WORK TASK:
Nothing in the records should be changed in the copy, though the pictures must be left out.

(Stored data)
○ ○ ○ ○ ○ ○ ○

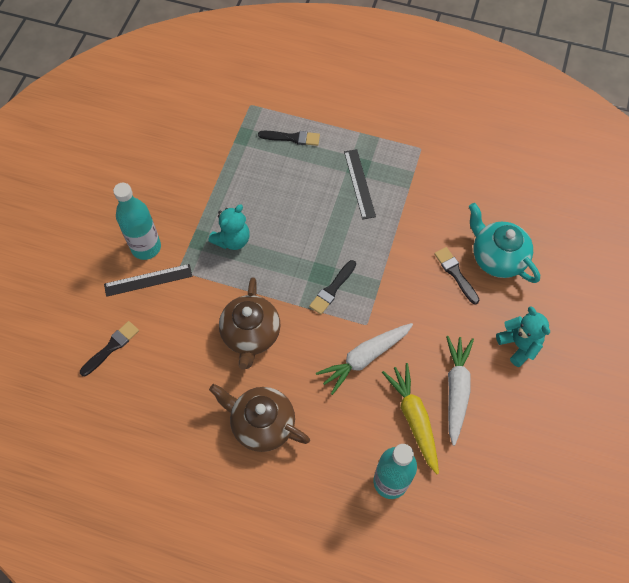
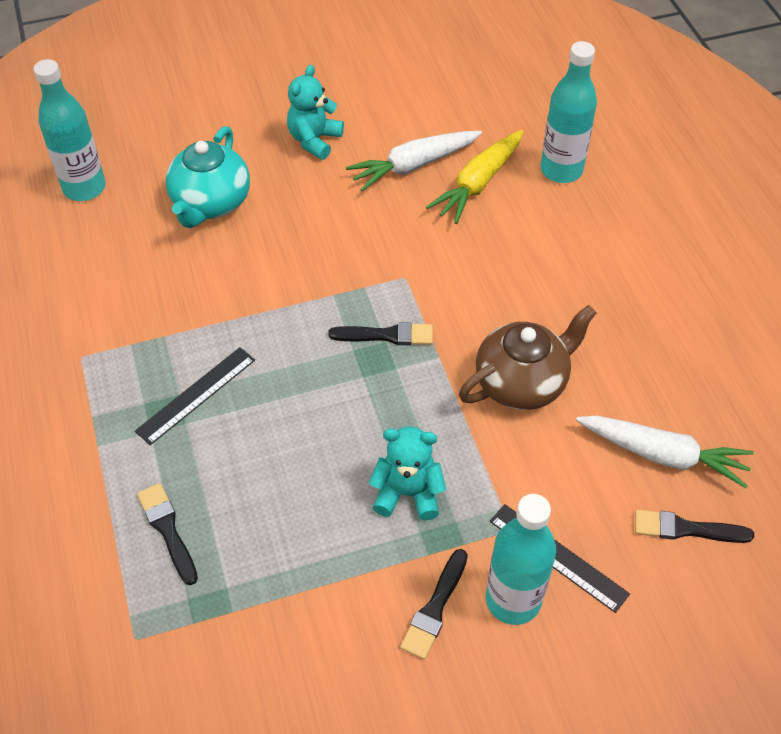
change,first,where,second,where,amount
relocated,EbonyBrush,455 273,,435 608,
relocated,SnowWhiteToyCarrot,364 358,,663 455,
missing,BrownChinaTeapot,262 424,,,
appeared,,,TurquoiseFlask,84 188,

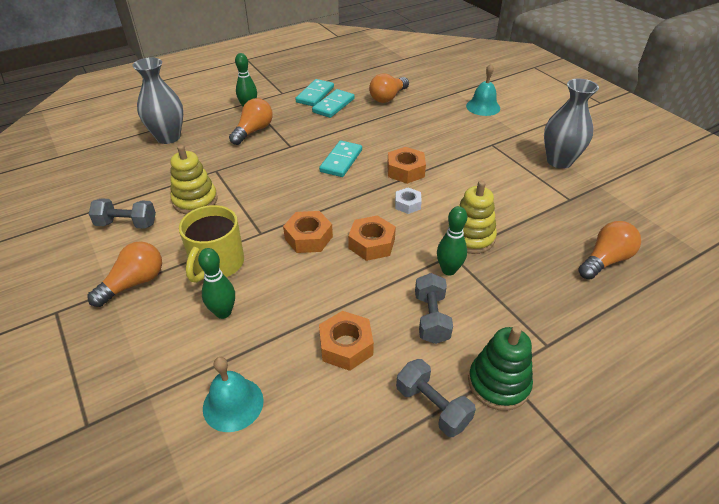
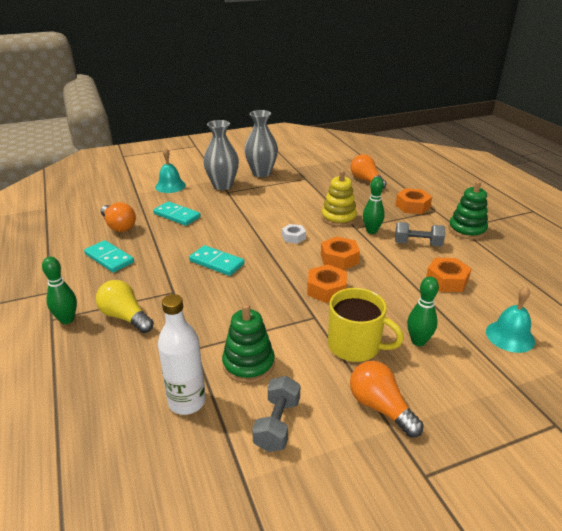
change,first,where,second,where,amount
relocated,GrayTallVase,168 137,,222 185,
relocated,TurquoiseDominoPiece,315 95,,177 215,
colour,OrangeLightBulb,253 131,YellowLightBulb,125 317,
colour,YellowRingStacker,195 200,EmeraldRingStacker,248 364,
relocated,OrangeHexagonNut,405 171,,412 206,
missing,GrayFreeWeight,432 406,,,
appeared,,,SnowWhiteFlask,187 402,

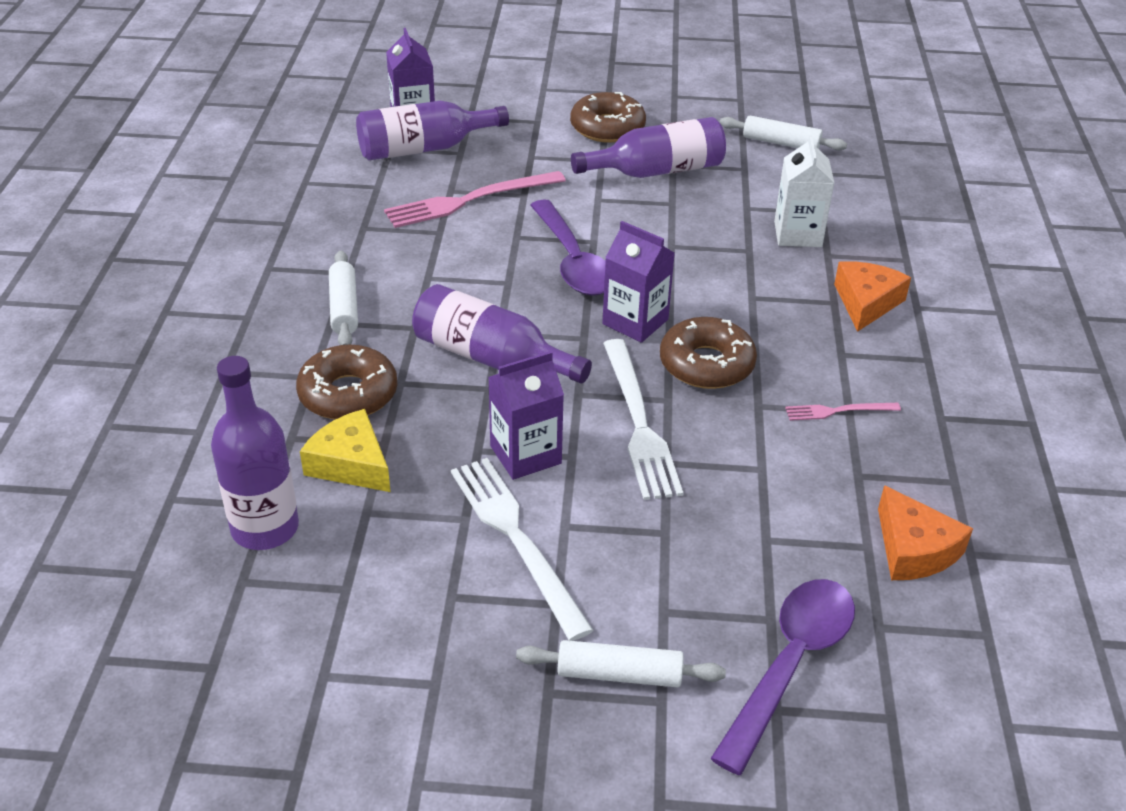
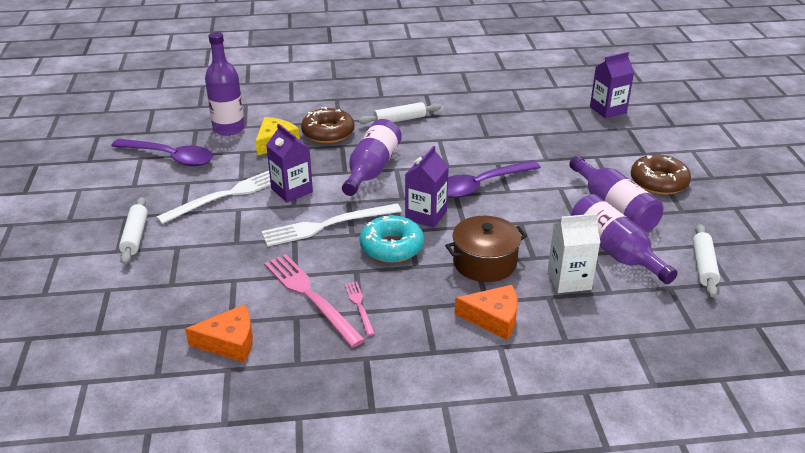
change,first,where,second,where,amount
relocated,RoyalPurpleFlask,424 148,,614 251,
relocated,RosePinkFork,469 200,,310 296,
colour,BrownDoughnut,706 364,TurquoiseDoughnut,391 247,
spun,OrangePieceOfCheese,913 549,,229 342,150 degrees counterclockwise
relocated,RoyalPurpleSpoon,790 665,,170 157,
appeared,,,BrownCookingPot,484 262,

○ ○ ○ ○ ○ ○ ○

ANSWER TO THE EXERCISE:
change,first,where,second,where,amount
relocated,EbonyBrush,455 273,,435 608,
relocated,SnowWhiteToyCarrot,364 358,,663 455,
missing,BrownChinaTeapot,262 424,,,
appeared,,,TurquoiseFlask,84 188,

change,first,where,second,where,amount
relocated,GrayTallVase,168 137,,222 185,
relocated,TurquoiseDominoPiece,315 95,,177 215,
colour,OrangeLightBulb,253 131,YellowLightBulb,125 317,
colour,YellowRingStacker,195 200,EmeraldRingStacker,248 364,
relocated,OrangeHexagonNut,405 171,,412 206,
missing,GrayFreeWeight,432 406,,,
appeared,,,SnowWhiteFlask,187 402,

change,first,where,second,where,amount
relocated,RoyalPurpleFlask,424 148,,614 251,
relocated,RosePinkFork,469 200,,310 296,
colour,BrownDoughnut,706 364,TurquoiseDoughnut,391 247,
spun,OrangePieceOfCheese,913 549,,229 342,150 degrees counterclockwise
relocated,RoyalPurpleSpoon,790 665,,170 157,
appeared,,,BrownCookingPot,484 262,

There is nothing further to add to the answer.